Task requirements: Print all entries precisely as they are written.

Scene difference descriptions:

━━━

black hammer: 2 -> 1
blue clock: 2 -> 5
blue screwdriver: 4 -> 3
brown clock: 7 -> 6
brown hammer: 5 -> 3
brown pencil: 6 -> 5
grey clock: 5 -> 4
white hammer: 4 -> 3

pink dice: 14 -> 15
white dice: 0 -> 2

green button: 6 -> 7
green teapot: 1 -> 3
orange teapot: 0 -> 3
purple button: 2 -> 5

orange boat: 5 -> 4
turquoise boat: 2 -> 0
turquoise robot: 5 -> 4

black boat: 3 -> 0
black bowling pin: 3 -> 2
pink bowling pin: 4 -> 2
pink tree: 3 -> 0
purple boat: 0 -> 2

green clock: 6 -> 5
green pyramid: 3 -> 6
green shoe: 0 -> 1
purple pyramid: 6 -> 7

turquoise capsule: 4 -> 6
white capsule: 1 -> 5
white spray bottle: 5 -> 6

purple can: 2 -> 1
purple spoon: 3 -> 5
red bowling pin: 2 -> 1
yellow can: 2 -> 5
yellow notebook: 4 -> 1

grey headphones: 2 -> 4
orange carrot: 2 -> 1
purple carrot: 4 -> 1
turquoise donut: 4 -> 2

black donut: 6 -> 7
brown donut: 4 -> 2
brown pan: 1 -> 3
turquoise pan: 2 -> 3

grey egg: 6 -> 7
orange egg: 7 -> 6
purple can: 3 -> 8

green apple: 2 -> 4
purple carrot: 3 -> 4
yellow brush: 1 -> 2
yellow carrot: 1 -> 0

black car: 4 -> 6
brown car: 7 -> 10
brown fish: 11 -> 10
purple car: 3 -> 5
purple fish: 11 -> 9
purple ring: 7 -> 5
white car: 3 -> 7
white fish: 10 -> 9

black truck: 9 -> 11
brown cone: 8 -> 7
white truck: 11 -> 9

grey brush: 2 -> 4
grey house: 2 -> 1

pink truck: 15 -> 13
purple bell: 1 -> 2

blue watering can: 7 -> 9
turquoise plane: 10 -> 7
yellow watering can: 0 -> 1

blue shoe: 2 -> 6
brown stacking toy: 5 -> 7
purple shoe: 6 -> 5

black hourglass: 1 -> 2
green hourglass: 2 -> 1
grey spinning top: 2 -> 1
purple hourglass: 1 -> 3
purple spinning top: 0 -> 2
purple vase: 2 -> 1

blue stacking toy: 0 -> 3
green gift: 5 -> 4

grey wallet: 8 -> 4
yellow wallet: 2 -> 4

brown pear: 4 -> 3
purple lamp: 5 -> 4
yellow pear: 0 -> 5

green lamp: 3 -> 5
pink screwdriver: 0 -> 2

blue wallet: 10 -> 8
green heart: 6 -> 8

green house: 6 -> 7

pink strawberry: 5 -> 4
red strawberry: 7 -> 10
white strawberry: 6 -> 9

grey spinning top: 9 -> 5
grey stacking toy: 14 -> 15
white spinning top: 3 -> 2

━━━

Reply:
black hammer: 2 -> 1
blue clock: 2 -> 5
blue screwdriver: 4 -> 3
brown clock: 7 -> 6
brown hammer: 5 -> 3
brown pencil: 6 -> 5
grey clock: 5 -> 4
white hammer: 4 -> 3

pink dice: 14 -> 15
white dice: 0 -> 2

green button: 6 -> 7
green teapot: 1 -> 3
orange teapot: 0 -> 3
purple button: 2 -> 5

orange boat: 5 -> 4
turquoise boat: 2 -> 0
turquoise robot: 5 -> 4

black boat: 3 -> 0
black bowling pin: 3 -> 2
pink bowling pin: 4 -> 2
pink tree: 3 -> 0
purple boat: 0 -> 2

green clock: 6 -> 5
green pyramid: 3 -> 6
green shoe: 0 -> 1
purple pyramid: 6 -> 7

turquoise capsule: 4 -> 6
white capsule: 1 -> 5
white spray bottle: 5 -> 6

purple can: 2 -> 1
purple spoon: 3 -> 5
red bowling pin: 2 -> 1
yellow can: 2 -> 5
yellow notebook: 4 -> 1

grey headphones: 2 -> 4
orange carrot: 2 -> 1
purple carrot: 4 -> 1
turquoise donut: 4 -> 2

black donut: 6 -> 7
brown donut: 4 -> 2
brown pan: 1 -> 3
turquoise pan: 2 -> 3

grey egg: 6 -> 7
orange egg: 7 -> 6
purple can: 3 -> 8

green apple: 2 -> 4
purple carrot: 3 -> 4
yellow brush: 1 -> 2
yellow carrot: 1 -> 0

black car: 4 -> 6
brown car: 7 -> 10
brown fish: 11 -> 10
purple car: 3 -> 5
purple fish: 11 -> 9
purple ring: 7 -> 5
white car: 3 -> 7
white fish: 10 -> 9

black truck: 9 -> 11
brown cone: 8 -> 7
white truck: 11 -> 9

grey brush: 2 -> 4
grey house: 2 -> 1

pink truck: 15 -> 13
purple bell: 1 -> 2

blue watering can: 7 -> 9
turquoise plane: 10 -> 7
yellow watering can: 0 -> 1

blue shoe: 2 -> 6
brown stacking toy: 5 -> 7
purple shoe: 6 -> 5

black hourglass: 1 -> 2
green hourglass: 2 -> 1
grey spinning top: 2 -> 1
purple hourglass: 1 -> 3
purple spinning top: 0 -> 2
purple vase: 2 -> 1

blue stacking toy: 0 -> 3
green gift: 5 -> 4

grey wallet: 8 -> 4
yellow wallet: 2 -> 4

brown pear: 4 -> 3
purple lamp: 5 -> 4
yellow pear: 0 -> 5

green lamp: 3 -> 5
pink screwdriver: 0 -> 2

blue wallet: 10 -> 8
green heart: 6 -> 8

green house: 6 -> 7

pink strawberry: 5 -> 4
red strawberry: 7 -> 10
white strawberry: 6 -> 9

grey spinning top: 9 -> 5
grey stacking toy: 14 -> 15
white spinning top: 3 -> 2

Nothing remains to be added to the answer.